SOURCE RECORDS START

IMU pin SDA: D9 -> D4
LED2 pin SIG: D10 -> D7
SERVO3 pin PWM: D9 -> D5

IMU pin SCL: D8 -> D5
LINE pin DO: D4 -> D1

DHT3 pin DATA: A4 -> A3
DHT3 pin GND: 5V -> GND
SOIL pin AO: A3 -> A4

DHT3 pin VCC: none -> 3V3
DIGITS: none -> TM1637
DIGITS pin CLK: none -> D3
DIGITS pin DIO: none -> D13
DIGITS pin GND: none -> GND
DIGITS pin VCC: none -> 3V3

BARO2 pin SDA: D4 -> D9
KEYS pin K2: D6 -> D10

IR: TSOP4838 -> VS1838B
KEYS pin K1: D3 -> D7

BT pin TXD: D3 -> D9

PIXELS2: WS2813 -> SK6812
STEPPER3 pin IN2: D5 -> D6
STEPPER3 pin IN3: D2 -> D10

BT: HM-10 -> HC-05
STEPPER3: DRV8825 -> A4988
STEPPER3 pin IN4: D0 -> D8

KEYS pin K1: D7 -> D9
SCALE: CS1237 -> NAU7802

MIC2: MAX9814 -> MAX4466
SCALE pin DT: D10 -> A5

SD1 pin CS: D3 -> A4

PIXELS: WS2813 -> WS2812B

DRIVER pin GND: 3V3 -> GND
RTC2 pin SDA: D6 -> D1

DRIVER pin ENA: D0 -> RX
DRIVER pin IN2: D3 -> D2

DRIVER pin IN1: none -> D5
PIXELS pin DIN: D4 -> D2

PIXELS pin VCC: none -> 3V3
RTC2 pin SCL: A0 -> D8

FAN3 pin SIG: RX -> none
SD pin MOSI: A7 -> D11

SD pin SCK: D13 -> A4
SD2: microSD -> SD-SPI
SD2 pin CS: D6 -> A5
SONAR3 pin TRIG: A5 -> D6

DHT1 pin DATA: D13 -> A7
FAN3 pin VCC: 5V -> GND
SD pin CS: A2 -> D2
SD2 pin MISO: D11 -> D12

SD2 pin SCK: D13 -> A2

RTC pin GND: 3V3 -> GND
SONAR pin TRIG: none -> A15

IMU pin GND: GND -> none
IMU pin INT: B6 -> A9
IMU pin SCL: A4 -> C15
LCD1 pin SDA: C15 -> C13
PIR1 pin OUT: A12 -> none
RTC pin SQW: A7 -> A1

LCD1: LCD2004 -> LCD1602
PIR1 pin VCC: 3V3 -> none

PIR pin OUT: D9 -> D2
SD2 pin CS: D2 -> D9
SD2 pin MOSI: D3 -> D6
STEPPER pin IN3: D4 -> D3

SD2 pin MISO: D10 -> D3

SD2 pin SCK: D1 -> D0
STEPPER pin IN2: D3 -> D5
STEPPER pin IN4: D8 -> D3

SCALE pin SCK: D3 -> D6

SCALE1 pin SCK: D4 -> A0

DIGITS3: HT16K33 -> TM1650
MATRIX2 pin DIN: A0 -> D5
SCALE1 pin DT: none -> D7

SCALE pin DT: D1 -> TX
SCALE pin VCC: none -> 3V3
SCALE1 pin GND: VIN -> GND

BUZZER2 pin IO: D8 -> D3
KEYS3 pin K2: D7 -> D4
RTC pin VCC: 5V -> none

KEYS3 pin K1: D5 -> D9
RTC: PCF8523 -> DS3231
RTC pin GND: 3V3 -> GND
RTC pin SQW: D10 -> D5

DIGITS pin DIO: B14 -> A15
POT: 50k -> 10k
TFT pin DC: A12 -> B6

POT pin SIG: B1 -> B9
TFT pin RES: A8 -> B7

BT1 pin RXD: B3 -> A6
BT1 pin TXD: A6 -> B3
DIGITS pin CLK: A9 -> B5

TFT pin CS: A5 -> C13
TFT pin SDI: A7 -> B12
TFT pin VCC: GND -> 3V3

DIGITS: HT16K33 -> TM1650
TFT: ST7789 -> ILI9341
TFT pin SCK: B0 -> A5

SOURCE RECORDS END

TASK GOAL – Among the entries, work out how many lines include the word "DATA". Answer with that number only.

ANSWER AREA – 2